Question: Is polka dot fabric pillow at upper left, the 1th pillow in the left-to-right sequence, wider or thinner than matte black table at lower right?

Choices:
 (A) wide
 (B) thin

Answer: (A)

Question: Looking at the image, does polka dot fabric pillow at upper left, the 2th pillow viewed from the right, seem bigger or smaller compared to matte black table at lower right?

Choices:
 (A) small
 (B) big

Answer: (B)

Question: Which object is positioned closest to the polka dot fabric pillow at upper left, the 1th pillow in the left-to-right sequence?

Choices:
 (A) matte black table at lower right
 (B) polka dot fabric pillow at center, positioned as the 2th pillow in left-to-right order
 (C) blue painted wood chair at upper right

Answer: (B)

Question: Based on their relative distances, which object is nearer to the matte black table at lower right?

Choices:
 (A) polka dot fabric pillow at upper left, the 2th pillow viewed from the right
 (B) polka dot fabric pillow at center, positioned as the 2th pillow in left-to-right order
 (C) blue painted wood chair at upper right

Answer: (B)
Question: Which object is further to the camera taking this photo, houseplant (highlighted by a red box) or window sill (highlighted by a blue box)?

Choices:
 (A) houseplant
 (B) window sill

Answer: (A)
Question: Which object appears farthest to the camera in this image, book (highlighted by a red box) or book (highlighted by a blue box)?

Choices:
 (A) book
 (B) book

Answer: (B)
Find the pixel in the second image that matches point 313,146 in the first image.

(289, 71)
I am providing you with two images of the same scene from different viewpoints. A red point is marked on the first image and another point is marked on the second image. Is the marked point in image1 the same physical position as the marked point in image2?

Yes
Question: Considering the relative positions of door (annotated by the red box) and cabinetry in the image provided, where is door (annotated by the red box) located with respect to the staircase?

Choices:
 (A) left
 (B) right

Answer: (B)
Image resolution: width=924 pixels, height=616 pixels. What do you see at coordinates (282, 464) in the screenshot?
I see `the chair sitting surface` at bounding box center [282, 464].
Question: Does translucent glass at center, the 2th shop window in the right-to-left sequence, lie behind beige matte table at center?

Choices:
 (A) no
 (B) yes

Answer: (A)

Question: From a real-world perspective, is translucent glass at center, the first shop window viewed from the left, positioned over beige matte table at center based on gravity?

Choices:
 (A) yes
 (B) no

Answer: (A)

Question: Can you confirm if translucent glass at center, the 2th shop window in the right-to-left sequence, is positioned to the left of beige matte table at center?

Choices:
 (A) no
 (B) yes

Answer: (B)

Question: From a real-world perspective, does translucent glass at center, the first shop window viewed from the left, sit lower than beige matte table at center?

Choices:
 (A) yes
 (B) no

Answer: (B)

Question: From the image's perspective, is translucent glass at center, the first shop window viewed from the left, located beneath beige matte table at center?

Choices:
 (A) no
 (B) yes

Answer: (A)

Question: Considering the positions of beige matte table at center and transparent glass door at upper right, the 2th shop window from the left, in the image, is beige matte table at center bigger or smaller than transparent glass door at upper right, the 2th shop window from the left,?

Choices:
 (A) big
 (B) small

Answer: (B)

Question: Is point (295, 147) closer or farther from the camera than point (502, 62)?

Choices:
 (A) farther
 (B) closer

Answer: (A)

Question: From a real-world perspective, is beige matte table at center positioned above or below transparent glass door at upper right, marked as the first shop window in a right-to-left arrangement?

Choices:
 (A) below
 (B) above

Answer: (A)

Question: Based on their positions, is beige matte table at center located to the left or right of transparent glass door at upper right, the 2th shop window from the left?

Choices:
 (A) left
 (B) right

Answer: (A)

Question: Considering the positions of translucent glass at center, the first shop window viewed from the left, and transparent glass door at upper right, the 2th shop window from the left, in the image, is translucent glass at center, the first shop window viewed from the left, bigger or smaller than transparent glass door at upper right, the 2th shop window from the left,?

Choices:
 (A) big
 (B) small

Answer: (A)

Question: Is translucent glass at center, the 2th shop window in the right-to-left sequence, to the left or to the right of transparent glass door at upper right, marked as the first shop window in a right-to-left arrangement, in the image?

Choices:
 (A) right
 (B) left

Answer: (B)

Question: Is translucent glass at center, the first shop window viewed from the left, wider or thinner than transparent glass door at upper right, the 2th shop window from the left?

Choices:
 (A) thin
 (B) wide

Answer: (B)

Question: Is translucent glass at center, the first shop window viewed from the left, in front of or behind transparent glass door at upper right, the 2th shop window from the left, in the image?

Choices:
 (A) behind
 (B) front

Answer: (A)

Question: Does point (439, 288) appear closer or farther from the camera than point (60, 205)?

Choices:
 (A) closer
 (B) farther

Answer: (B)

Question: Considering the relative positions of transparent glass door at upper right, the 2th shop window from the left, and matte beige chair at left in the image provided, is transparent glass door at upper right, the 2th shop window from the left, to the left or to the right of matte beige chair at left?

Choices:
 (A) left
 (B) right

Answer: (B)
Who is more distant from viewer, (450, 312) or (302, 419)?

# # #

-- ACTIVITY --
Pick out every line above that contains the word "farther" and copy each of those lines in full.

-- OUTPUT FOR THIS EXERCISE --
Question: Is point (295, 147) closer or farther from the camera than point (502, 62)?
 (A) farther
Question: Does point (439, 288) appear closer or farther from the camera than point (60, 205)?
 (B) farther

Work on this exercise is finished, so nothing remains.